:: DIRECTIONS ::
The entries below hold a line with "R108: 9.1k (+3V3, GND) -> 9.1k (GND, N_30)" and a line with "U101 pin RB2: N_29 -> N_8". Return those lines and all that lie between them, exactly and only.

:: MATERIAL PROVIDED ::

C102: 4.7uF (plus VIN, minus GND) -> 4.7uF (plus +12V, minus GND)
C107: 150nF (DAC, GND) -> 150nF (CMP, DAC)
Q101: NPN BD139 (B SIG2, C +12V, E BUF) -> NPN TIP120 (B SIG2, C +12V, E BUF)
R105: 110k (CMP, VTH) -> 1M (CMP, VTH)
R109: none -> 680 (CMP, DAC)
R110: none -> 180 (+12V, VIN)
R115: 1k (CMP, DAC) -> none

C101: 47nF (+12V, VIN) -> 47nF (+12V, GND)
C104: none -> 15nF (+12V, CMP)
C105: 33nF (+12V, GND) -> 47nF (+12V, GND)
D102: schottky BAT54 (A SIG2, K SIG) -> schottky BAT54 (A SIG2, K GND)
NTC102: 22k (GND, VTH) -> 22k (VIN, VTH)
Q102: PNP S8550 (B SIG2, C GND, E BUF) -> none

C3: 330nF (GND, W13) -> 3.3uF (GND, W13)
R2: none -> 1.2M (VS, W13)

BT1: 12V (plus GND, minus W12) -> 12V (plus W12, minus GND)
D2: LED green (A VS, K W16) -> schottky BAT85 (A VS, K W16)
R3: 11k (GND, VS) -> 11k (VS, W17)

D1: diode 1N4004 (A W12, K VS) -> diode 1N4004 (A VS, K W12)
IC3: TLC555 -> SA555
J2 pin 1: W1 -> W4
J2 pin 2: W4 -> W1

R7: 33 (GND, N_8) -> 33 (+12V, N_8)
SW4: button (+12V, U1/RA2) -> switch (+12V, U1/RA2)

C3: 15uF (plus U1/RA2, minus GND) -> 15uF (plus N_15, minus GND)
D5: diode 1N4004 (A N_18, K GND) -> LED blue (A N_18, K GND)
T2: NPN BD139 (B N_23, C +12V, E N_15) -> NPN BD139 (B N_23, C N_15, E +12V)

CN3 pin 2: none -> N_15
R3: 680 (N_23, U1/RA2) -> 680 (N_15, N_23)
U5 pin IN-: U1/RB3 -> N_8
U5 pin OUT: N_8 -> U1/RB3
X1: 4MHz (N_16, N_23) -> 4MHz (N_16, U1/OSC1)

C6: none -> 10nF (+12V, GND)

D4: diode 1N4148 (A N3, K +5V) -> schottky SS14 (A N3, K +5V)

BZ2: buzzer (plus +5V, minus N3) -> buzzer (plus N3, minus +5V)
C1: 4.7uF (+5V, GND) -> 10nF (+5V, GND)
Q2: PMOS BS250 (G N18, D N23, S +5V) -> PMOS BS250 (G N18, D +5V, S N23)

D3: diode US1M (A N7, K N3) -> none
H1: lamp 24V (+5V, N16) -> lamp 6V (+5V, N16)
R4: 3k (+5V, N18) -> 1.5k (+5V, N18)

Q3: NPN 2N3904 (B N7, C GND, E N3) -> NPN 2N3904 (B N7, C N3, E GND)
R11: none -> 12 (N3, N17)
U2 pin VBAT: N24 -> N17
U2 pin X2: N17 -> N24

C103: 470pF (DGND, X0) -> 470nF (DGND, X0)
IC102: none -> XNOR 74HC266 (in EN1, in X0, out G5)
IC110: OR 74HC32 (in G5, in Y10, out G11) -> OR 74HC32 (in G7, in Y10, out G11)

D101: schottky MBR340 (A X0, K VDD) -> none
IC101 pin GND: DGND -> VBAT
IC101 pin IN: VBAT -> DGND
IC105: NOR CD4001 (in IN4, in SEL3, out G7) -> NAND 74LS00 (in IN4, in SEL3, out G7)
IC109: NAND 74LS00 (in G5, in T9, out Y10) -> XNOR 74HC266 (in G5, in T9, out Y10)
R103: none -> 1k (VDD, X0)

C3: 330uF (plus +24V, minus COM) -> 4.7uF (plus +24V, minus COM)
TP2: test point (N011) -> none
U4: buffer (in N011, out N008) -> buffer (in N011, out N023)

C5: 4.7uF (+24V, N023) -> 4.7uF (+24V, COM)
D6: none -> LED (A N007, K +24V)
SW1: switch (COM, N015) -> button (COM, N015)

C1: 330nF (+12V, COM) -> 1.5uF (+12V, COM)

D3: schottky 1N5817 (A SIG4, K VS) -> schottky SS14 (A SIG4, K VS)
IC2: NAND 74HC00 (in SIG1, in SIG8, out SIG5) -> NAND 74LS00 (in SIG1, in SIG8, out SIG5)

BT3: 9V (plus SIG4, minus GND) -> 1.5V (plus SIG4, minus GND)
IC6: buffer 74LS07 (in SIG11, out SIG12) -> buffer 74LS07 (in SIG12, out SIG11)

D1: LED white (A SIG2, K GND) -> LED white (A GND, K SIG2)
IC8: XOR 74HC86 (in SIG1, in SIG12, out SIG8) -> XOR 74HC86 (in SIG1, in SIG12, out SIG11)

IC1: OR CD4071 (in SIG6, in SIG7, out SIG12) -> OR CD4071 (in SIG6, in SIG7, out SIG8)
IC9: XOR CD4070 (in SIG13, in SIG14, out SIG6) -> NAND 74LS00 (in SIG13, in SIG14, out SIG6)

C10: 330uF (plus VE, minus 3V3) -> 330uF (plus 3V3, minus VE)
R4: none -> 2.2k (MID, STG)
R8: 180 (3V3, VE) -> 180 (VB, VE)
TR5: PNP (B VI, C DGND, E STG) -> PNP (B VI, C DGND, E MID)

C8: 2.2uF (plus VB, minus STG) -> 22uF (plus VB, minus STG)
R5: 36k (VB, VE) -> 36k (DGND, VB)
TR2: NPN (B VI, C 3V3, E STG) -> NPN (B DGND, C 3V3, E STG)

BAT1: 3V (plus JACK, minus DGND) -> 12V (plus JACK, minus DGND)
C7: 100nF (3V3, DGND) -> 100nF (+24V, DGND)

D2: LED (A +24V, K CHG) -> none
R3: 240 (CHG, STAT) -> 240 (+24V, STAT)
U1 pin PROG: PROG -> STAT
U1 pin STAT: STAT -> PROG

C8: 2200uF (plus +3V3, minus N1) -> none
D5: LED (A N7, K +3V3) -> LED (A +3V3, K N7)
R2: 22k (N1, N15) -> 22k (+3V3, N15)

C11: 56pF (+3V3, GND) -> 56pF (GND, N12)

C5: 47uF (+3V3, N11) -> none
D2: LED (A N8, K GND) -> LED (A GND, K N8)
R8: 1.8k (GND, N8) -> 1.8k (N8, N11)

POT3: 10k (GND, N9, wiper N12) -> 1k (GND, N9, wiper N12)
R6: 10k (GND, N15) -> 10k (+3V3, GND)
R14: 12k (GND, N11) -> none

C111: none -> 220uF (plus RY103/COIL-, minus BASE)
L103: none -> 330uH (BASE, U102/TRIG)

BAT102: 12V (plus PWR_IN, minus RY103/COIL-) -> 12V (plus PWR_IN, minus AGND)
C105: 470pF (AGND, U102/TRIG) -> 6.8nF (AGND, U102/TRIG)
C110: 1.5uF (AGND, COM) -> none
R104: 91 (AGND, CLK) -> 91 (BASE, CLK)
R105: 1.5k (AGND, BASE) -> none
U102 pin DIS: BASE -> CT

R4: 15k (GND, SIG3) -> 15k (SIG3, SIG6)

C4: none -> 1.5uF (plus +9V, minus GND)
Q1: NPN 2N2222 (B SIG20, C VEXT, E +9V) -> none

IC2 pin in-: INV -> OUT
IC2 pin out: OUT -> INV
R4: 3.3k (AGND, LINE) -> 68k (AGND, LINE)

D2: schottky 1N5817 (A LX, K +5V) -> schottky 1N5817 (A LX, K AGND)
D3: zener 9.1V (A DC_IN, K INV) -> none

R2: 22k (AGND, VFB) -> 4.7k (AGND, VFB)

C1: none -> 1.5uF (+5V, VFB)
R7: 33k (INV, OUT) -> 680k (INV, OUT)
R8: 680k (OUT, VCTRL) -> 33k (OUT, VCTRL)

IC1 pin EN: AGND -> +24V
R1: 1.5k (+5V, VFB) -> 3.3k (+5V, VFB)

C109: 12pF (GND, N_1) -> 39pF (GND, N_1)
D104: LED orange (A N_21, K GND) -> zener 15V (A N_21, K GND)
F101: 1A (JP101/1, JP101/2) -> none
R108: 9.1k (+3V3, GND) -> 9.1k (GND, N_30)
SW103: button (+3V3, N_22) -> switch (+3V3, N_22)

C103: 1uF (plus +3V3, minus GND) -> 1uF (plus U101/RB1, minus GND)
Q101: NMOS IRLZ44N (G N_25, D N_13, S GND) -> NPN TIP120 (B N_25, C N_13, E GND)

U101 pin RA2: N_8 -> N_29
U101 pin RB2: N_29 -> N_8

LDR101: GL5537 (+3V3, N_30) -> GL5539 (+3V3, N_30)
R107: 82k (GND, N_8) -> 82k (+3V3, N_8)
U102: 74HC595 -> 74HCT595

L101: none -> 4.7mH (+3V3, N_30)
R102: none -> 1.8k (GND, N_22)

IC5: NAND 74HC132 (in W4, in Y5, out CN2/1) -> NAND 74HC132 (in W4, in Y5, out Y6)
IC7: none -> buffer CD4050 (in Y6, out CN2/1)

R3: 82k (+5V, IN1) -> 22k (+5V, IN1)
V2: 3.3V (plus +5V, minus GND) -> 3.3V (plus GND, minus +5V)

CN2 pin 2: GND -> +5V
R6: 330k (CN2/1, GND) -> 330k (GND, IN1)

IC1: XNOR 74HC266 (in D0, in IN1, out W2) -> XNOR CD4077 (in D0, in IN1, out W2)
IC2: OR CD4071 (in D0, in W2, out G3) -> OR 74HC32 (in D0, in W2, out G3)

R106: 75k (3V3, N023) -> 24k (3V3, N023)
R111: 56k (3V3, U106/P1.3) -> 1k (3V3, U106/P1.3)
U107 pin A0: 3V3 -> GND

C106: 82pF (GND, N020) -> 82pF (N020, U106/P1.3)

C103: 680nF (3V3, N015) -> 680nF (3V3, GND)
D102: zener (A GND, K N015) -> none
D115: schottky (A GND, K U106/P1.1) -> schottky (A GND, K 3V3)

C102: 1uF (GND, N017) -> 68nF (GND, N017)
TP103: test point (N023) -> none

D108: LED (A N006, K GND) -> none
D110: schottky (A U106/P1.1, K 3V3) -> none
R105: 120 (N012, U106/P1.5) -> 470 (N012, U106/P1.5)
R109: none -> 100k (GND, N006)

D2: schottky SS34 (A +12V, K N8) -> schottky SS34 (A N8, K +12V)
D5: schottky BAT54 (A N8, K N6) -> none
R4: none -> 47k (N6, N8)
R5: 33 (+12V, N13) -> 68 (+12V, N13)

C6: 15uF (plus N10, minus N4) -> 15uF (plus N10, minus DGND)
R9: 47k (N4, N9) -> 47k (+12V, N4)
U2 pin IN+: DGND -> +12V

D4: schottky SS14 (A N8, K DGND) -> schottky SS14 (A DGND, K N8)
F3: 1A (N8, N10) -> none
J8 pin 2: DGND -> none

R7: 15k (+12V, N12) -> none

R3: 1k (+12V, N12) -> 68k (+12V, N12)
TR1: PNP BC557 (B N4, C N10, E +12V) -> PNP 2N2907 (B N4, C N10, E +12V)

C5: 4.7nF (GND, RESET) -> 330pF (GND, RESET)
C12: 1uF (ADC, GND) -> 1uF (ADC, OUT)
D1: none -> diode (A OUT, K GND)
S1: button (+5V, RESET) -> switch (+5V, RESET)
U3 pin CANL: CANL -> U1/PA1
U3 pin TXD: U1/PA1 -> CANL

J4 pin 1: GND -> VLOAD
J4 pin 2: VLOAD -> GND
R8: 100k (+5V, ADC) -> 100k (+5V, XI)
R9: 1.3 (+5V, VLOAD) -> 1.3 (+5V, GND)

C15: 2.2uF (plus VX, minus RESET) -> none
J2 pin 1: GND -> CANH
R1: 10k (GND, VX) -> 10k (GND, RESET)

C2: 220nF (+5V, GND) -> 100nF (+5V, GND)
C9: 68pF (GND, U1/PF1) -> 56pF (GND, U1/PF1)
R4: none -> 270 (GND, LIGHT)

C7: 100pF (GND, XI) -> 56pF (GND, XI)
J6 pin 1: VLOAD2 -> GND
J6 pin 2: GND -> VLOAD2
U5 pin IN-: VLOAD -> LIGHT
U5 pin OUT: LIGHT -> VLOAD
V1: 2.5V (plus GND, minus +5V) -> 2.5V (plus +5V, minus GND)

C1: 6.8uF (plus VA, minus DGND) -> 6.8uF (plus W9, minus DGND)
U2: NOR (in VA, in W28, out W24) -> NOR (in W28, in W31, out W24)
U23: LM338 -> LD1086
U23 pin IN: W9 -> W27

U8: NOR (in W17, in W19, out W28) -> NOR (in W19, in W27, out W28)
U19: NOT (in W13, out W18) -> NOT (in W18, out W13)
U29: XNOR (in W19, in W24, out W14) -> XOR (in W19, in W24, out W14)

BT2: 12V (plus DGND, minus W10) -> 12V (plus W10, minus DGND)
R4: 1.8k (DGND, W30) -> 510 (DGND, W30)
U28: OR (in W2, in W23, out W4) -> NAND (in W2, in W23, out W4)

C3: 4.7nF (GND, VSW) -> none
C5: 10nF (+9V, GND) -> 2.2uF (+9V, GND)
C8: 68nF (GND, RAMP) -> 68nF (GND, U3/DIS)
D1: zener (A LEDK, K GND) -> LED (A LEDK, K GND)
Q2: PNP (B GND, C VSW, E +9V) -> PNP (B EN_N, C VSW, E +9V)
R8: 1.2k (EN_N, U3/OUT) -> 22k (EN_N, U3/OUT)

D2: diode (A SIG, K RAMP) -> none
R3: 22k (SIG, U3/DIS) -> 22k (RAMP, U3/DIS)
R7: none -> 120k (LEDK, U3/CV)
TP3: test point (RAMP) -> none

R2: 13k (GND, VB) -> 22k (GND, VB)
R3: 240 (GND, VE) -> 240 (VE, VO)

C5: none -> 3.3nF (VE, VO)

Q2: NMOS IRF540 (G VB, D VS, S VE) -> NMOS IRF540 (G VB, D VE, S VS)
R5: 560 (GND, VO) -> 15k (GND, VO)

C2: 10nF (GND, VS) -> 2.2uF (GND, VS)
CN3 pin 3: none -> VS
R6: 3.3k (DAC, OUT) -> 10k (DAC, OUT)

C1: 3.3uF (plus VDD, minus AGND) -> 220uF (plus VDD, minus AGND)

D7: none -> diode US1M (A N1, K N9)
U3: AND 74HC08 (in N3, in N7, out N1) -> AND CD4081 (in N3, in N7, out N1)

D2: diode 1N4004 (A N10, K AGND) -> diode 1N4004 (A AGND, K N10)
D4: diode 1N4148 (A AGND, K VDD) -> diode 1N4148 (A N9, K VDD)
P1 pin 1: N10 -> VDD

:: ANSWER SPACE ::
R108: 9.1k (+3V3, GND) -> 9.1k (GND, N_30)
SW103: button (+3V3, N_22) -> switch (+3V3, N_22)

C103: 1uF (plus +3V3, minus GND) -> 1uF (plus U101/RB1, minus GND)
Q101: NMOS IRLZ44N (G N_25, D N_13, S GND) -> NPN TIP120 (B N_25, C N_13, E GND)

U101 pin RA2: N_8 -> N_29
U101 pin RB2: N_29 -> N_8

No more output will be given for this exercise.